The lines to extract run from the start of the records through the line with "R6: none -> 22 (+3V3, DGND)", both ends included; drop the pictures.

SUPPLIED DATA below:

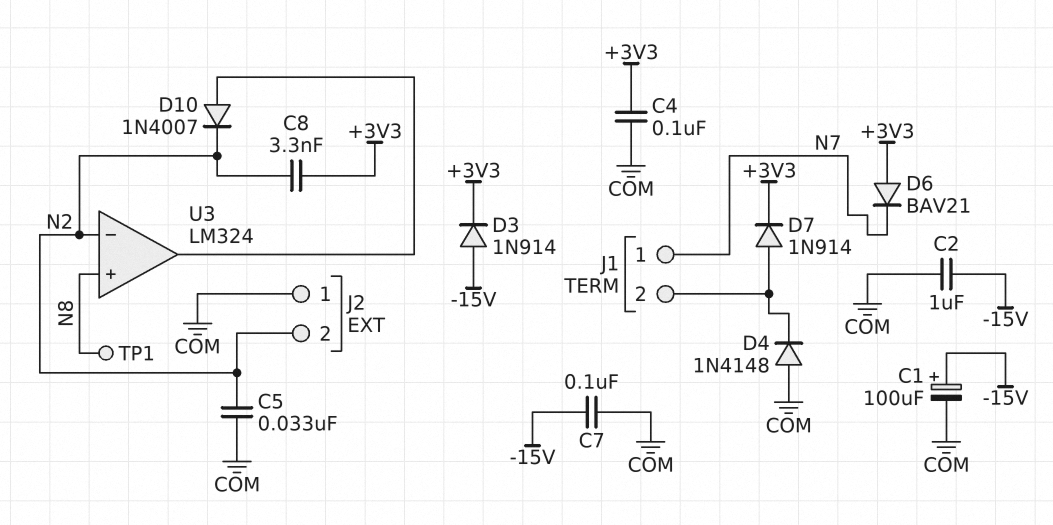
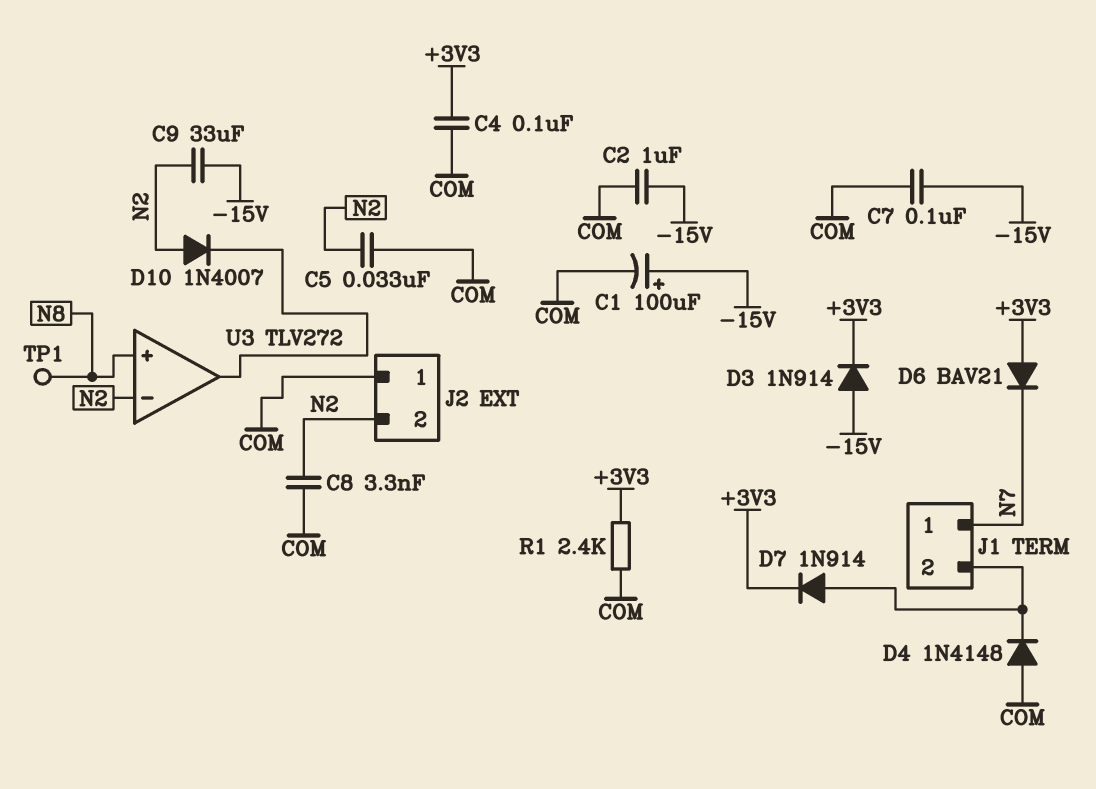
C8: 3.3nF (+3V3, N2) -> 3.3nF (COM, N2)
C9: none -> 33uF (-15V, N2)
D10: diode 1N4007 (A U3/out, K N2) -> diode 1N4007 (A N2, K U3/out)
R1: none -> 2.4k (+3V3, COM)
U3: LM324 -> TLV272

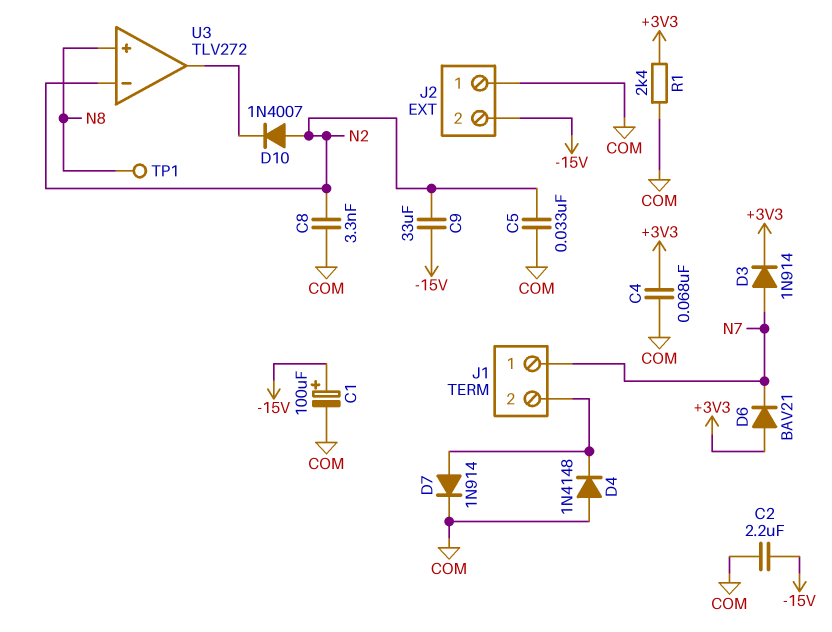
C2: 1uF (-15V, COM) -> 2.2uF (-15V, COM)
C4: 100nF (+3V3, COM) -> 68nF (+3V3, COM)
C7: 100nF (-15V, COM) -> none
D3: diode 1N914 (A -15V, K +3V3) -> diode 1N914 (A N7, K +3V3)
D7: diode 1N914 (A J1/2, K +3V3) -> diode 1N914 (A J1/2, K COM)
J2 pin 2: N2 -> -15V

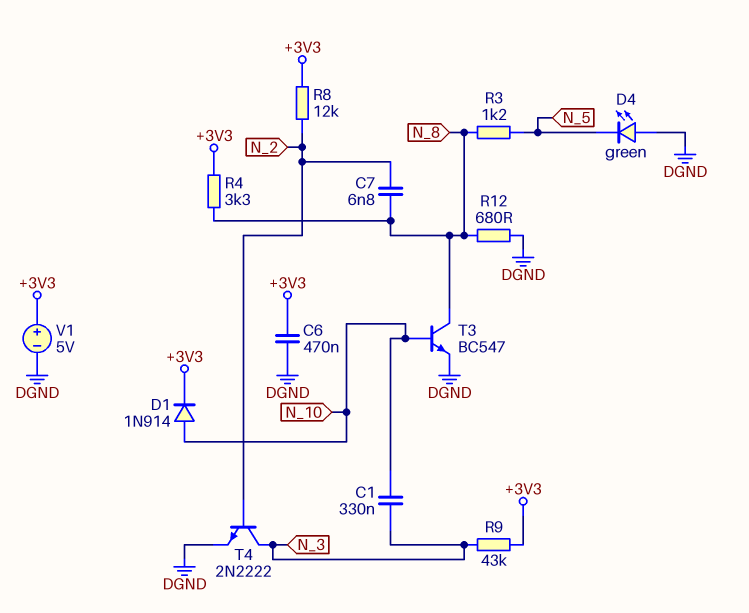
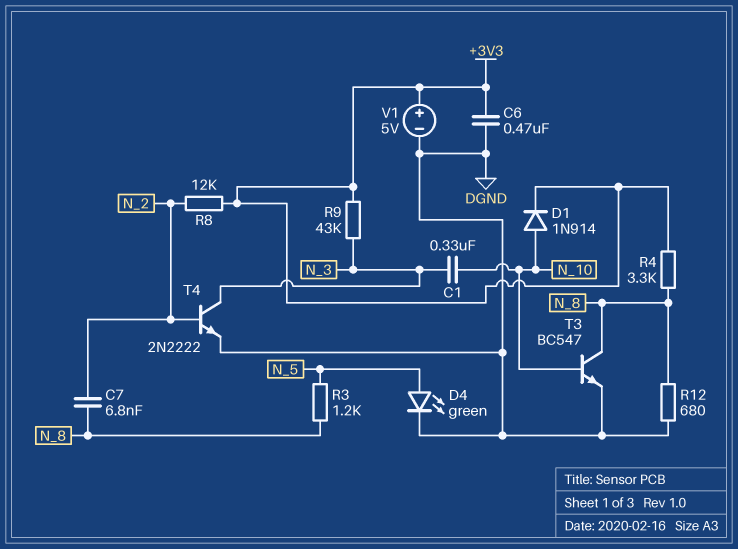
D4: LED green (A DGND, K N_5) -> LED green (A N_5, K DGND)

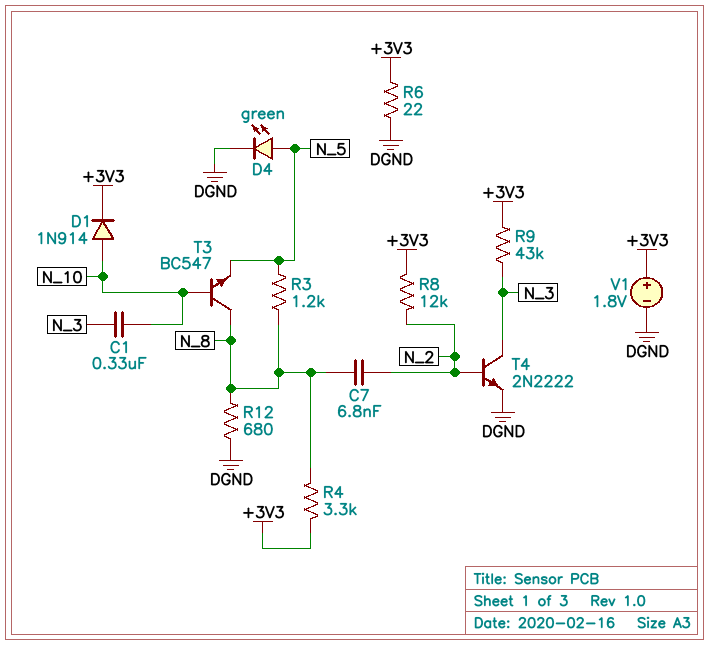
C6: 470nF (+3V3, DGND) -> none
R6: none -> 22 (+3V3, DGND)
T3: NPN BC547 (B N_10, C N_8, E DGND) -> NPN BC547 (B N_10, C N_8, E N_5)
V1: 5V (plus +3V3, minus DGND) -> 1.8V (plus +3V3, minus DGND)

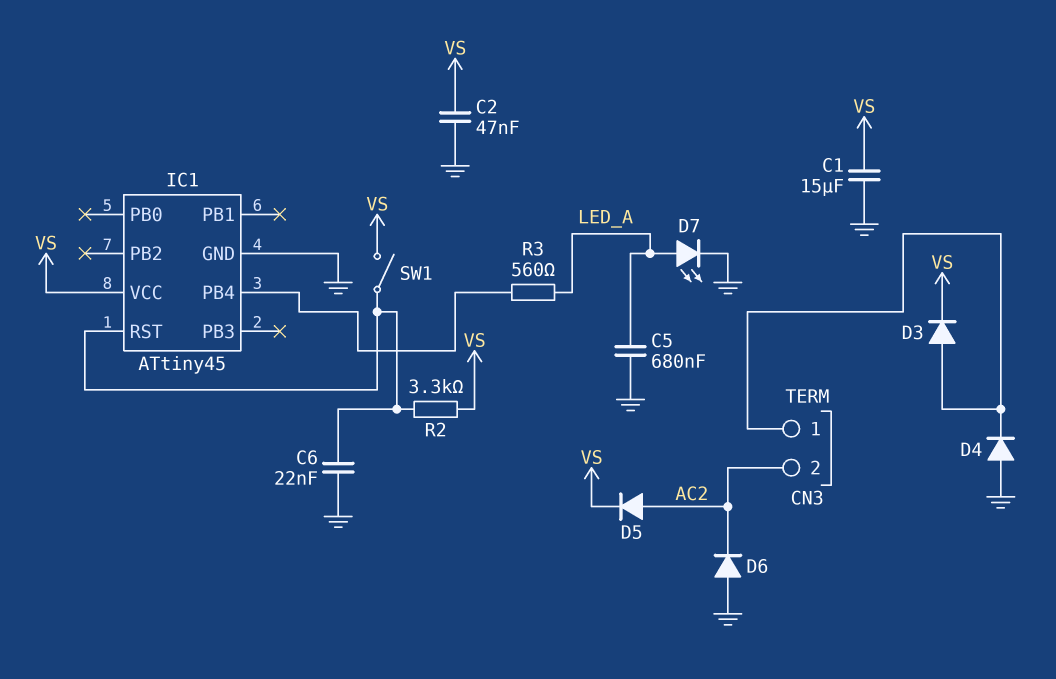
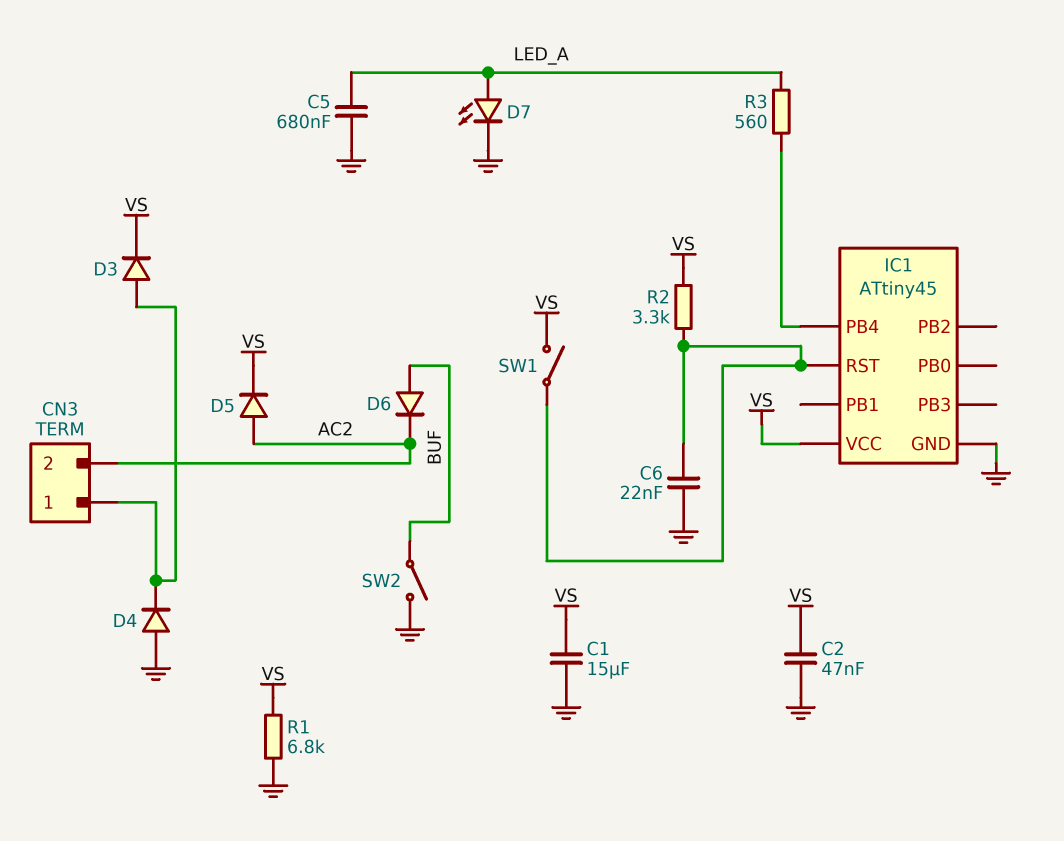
D6: diode (A GND, K AC2) -> diode (A BUF, K AC2)
R1: none -> 6.8k (GND, VS)
SW2: none -> switch (BUF, GND)

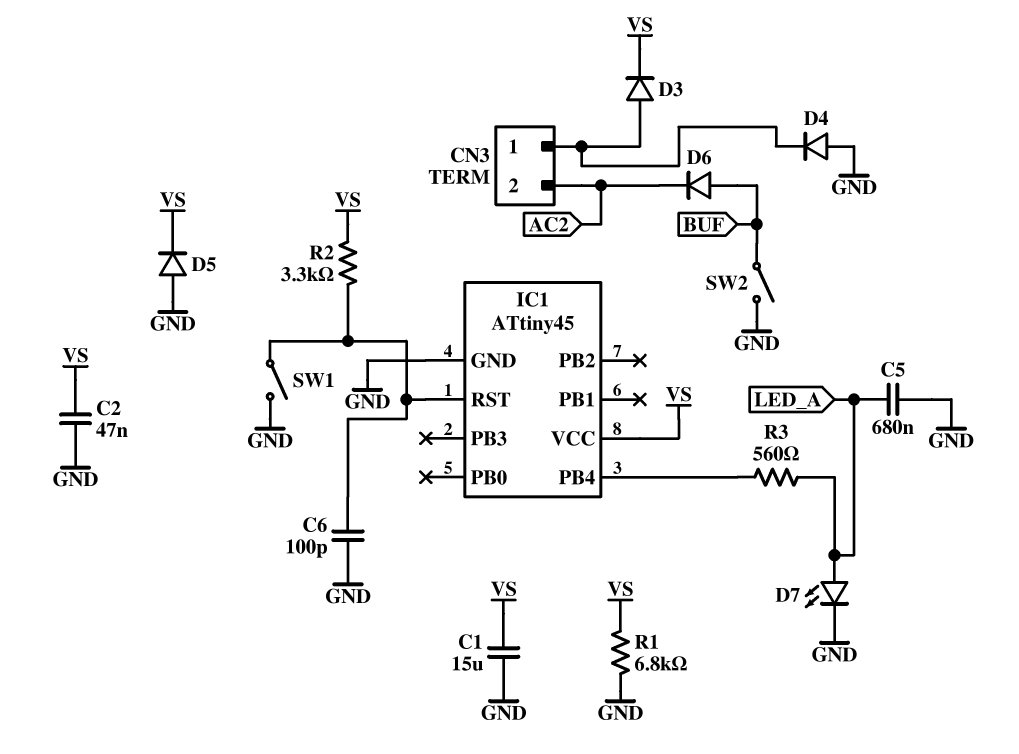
C6: 22nF (GND, IC1/RST) -> 100pF (GND, IC1/RST)
D5: diode (A AC2, K VS) -> diode (A GND, K VS)
SW1: switch (IC1/RST, VS) -> switch (GND, IC1/RST)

End of SUPPLIED DATA.

## RESULT FOR THIS EXERCISE
C8: 3.3nF (+3V3, N2) -> 3.3nF (COM, N2)
C9: none -> 33uF (-15V, N2)
D10: diode 1N4007 (A U3/out, K N2) -> diode 1N4007 (A N2, K U3/out)
R1: none -> 2.4k (+3V3, COM)
U3: LM324 -> TLV272

C2: 1uF (-15V, COM) -> 2.2uF (-15V, COM)
C4: 100nF (+3V3, COM) -> 68nF (+3V3, COM)
C7: 100nF (-15V, COM) -> none
D3: diode 1N914 (A -15V, K +3V3) -> diode 1N914 (A N7, K +3V3)
D7: diode 1N914 (A J1/2, K +3V3) -> diode 1N914 (A J1/2, K COM)
J2 pin 2: N2 -> -15V

D4: LED green (A DGND, K N_5) -> LED green (A N_5, K DGND)

C6: 470nF (+3V3, DGND) -> none
R6: none -> 22 (+3V3, DGND)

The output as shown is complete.